TASK DETAILS →
Every line containing the word "brown" is to be copied from the data below.

ENTRIES PROVIDED →
== Segment start ==
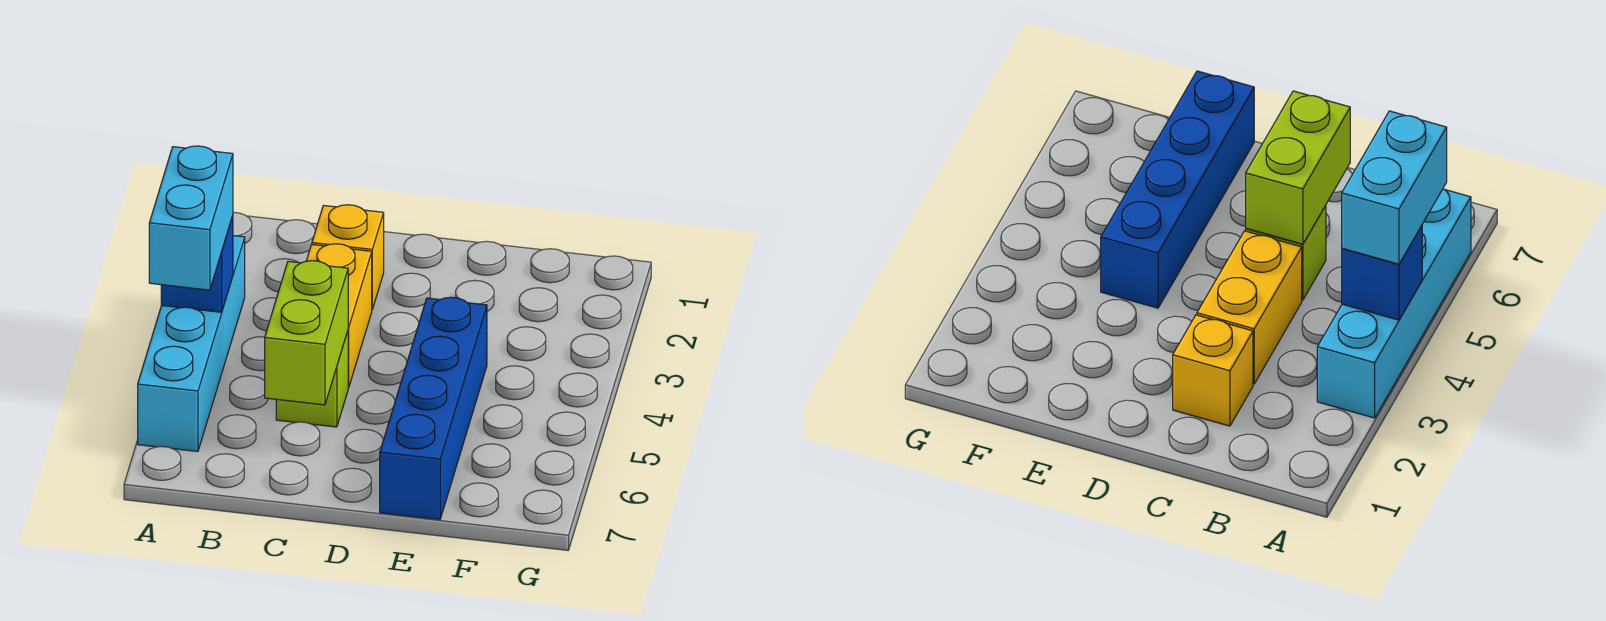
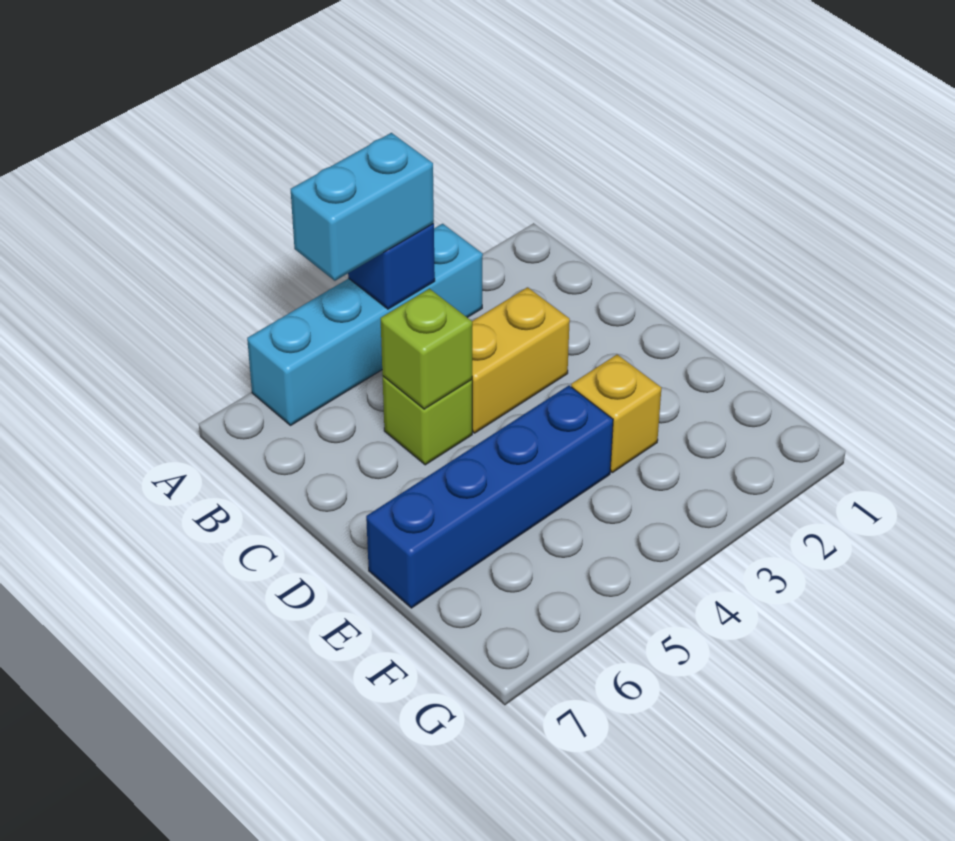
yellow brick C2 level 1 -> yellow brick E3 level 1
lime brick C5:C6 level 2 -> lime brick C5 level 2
== Segment end ==
== Segment start ==
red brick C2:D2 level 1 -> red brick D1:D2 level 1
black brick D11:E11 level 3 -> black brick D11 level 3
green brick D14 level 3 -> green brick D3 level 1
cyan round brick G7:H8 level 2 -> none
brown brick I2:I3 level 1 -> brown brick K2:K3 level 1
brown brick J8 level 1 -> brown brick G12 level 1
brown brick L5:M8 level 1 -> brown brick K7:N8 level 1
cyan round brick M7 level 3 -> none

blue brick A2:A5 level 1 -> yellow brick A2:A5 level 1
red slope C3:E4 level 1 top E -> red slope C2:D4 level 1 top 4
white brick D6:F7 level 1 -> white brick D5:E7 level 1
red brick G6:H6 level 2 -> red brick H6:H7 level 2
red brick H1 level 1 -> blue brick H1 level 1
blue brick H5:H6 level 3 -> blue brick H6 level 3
== Segment end ==
== Segment start ==
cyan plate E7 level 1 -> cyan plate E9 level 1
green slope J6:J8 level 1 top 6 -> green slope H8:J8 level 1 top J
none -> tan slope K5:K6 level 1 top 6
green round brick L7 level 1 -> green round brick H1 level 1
== Segment end ==
RESPONSE AREA →
brown brick I2:I3 level 1 -> brown brick K2:K3 level 1
brown brick J8 level 1 -> brown brick G12 level 1
brown brick L5:M8 level 1 -> brown brick K7:N8 level 1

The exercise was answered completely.